#### Problem to work on
Copy the records below exactly, from the line containing "gulf (739, 65)" through the line containing "culverts (275, 1242)", both included.

====== Rows

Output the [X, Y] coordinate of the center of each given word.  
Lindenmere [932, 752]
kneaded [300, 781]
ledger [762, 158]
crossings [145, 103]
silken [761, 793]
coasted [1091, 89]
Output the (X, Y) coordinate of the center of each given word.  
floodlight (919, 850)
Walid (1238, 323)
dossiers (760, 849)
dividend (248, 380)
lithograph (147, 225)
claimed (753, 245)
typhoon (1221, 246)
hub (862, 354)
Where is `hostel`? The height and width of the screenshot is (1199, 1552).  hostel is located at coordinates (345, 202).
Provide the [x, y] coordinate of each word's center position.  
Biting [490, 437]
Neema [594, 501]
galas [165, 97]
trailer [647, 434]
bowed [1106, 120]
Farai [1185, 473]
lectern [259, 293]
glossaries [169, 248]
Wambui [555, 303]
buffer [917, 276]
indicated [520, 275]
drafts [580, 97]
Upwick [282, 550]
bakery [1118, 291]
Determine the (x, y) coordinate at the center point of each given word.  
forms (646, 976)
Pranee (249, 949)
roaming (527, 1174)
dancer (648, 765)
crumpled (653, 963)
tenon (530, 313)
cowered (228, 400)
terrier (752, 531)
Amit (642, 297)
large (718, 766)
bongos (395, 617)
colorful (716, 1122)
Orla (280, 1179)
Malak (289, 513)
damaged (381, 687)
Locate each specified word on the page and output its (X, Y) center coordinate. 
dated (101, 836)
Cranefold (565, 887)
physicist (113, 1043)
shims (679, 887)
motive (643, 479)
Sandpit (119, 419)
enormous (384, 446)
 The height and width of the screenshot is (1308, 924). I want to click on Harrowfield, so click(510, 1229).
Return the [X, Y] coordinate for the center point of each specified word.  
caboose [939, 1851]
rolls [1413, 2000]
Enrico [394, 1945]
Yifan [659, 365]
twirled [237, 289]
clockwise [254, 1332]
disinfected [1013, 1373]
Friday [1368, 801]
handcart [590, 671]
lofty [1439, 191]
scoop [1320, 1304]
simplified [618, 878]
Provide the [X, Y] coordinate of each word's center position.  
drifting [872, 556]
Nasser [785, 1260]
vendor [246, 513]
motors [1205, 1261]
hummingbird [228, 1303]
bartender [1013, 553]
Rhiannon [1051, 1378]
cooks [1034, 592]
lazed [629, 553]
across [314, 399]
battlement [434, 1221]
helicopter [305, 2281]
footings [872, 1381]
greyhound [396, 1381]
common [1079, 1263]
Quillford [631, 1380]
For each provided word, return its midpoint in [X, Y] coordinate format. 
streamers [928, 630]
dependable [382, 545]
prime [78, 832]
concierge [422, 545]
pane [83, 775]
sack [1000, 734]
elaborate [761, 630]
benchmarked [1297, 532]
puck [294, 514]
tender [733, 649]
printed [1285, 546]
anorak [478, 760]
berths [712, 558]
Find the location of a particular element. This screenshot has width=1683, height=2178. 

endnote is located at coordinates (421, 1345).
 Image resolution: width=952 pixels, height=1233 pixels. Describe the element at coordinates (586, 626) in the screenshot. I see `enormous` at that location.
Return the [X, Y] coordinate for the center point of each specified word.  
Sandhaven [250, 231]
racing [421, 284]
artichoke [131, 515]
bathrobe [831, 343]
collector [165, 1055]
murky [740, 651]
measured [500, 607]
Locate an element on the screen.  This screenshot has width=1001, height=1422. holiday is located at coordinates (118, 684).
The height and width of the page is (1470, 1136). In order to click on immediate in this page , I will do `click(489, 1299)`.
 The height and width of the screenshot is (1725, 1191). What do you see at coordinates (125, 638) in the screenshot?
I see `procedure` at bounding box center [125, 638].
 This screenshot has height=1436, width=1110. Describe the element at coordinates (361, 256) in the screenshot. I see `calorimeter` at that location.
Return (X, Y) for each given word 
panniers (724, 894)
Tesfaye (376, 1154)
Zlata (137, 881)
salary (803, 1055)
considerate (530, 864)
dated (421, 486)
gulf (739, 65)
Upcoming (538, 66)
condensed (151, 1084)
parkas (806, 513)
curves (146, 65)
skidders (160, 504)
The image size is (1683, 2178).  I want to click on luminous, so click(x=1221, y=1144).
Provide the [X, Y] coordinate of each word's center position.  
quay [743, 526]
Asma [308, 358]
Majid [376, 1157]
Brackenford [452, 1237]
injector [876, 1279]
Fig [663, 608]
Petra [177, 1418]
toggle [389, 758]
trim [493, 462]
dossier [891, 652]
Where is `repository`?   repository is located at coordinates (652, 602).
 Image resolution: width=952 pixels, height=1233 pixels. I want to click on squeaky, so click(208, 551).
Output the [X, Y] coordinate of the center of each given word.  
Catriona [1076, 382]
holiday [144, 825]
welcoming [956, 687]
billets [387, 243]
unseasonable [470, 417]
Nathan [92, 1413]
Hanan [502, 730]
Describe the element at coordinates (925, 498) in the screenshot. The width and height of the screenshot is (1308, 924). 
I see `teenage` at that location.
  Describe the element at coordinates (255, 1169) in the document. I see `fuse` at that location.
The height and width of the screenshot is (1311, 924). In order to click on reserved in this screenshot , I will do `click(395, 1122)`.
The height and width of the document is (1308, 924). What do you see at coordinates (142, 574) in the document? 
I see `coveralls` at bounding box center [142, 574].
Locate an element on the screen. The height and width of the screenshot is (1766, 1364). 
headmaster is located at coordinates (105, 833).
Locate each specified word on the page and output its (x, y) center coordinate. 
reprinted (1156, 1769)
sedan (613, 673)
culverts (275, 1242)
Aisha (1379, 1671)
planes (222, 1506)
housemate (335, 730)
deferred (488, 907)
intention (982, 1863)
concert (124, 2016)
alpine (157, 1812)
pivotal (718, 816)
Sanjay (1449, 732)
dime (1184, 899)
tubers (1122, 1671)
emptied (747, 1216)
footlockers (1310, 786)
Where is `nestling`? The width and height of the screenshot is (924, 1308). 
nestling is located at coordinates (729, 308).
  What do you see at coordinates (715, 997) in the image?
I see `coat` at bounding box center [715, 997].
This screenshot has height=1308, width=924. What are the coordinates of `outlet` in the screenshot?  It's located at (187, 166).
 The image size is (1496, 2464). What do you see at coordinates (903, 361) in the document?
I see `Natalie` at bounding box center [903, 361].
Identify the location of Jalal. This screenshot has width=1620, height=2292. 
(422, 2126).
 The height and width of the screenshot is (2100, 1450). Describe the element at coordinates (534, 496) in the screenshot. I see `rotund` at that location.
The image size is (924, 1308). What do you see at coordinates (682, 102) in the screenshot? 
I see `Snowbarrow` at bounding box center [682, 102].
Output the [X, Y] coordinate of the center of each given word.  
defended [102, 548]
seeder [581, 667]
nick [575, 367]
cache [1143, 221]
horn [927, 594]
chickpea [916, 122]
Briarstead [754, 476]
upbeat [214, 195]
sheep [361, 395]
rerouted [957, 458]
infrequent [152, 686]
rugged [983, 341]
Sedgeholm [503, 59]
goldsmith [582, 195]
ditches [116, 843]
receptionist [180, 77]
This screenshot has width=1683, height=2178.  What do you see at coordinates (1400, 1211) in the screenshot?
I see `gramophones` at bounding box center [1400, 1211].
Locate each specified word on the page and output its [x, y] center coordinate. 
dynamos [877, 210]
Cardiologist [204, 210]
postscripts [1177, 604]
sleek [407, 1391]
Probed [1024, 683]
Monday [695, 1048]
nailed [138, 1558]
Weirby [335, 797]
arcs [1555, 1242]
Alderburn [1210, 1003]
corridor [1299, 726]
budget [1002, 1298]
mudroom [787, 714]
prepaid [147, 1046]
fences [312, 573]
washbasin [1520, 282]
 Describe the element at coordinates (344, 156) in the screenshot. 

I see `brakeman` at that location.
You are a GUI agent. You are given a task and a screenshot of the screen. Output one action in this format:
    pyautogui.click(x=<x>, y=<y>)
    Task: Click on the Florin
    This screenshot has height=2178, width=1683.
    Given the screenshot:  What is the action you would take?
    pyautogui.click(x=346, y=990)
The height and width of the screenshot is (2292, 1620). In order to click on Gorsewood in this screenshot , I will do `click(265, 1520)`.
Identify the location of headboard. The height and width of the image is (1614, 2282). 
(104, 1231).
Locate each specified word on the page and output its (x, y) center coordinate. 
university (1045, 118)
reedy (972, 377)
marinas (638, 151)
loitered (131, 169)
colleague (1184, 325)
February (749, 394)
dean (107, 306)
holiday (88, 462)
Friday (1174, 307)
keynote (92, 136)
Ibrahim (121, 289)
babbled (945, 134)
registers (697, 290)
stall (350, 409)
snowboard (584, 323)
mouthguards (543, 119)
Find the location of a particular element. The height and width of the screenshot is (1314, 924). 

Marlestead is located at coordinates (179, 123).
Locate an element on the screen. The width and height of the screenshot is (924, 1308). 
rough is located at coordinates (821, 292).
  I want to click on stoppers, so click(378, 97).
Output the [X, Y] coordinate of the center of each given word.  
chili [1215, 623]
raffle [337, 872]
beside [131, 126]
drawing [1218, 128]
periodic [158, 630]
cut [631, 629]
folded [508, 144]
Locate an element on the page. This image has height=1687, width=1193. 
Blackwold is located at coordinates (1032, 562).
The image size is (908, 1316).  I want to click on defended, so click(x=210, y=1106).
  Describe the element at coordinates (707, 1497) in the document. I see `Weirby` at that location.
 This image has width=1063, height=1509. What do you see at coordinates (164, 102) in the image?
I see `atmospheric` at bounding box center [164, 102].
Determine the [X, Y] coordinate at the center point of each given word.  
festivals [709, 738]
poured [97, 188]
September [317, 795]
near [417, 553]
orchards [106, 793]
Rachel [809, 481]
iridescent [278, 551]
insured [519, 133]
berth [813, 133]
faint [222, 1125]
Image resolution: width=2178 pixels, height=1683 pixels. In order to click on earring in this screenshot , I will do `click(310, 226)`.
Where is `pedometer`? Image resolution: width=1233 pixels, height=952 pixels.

============

#### Solution below
gulf (739, 65)
Upcoming (538, 66)
condensed (151, 1084)
parkas (806, 513)
curves (146, 65)
skidders (160, 504)
The image size is (1683, 2178).  I want to click on luminous, so click(x=1221, y=1144).
Provide the [X, Y] coordinate of each word's center position.  
quay [743, 526]
Asma [308, 358]
Majid [376, 1157]
Brackenford [452, 1237]
injector [876, 1279]
Fig [663, 608]
Petra [177, 1418]
toggle [389, 758]
trim [493, 462]
dossier [891, 652]
Where is `repository`?   repository is located at coordinates (652, 602).
 Image resolution: width=952 pixels, height=1233 pixels. I want to click on squeaky, so click(208, 551).
Output the [X, Y] coordinate of the center of each given word.  
Catriona [1076, 382]
holiday [144, 825]
welcoming [956, 687]
billets [387, 243]
unseasonable [470, 417]
Nathan [92, 1413]
Hanan [502, 730]
Describe the element at coordinates (925, 498) in the screenshot. The width and height of the screenshot is (1308, 924). 
I see `teenage` at that location.
  Describe the element at coordinates (255, 1169) in the document. I see `fuse` at that location.
The height and width of the screenshot is (1311, 924). In order to click on reserved in this screenshot , I will do `click(395, 1122)`.
The height and width of the document is (1308, 924). What do you see at coordinates (142, 574) in the document? 
I see `coveralls` at bounding box center [142, 574].
Locate an element on the screen. The height and width of the screenshot is (1766, 1364). 
headmaster is located at coordinates (105, 833).
Locate each specified word on the page and output its (x, y) center coordinate. 
reprinted (1156, 1769)
sedan (613, 673)
culverts (275, 1242)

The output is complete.